_INPUT MATERIAL:_
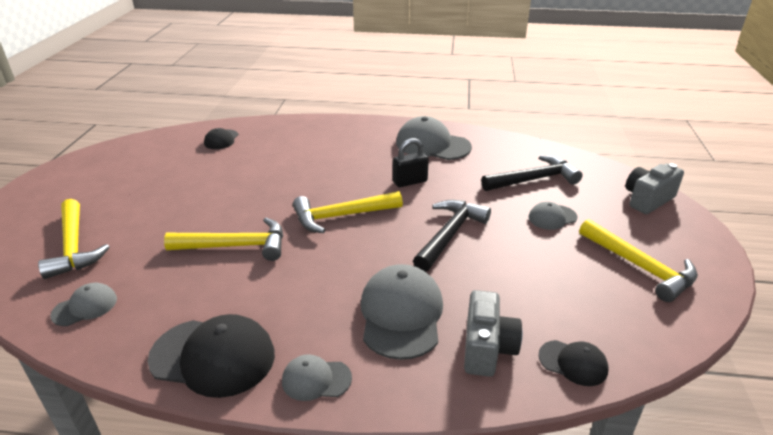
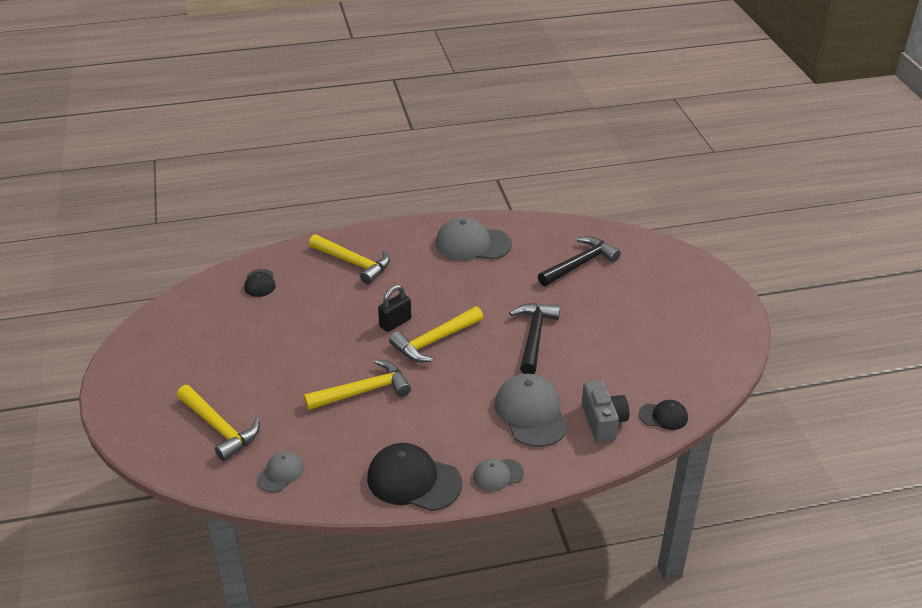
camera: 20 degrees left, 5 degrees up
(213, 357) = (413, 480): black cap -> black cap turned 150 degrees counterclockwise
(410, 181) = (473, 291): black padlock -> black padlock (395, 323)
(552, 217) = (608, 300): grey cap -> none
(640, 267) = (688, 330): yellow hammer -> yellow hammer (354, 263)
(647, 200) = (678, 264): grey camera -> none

_ABOUT THIS EXERCISE:_
Find the string "none" in the listing and return every line that holds it.

_WORKED SOLUTION:_
(552, 217) = (608, 300): grey cap -> none
(647, 200) = (678, 264): grey camera -> none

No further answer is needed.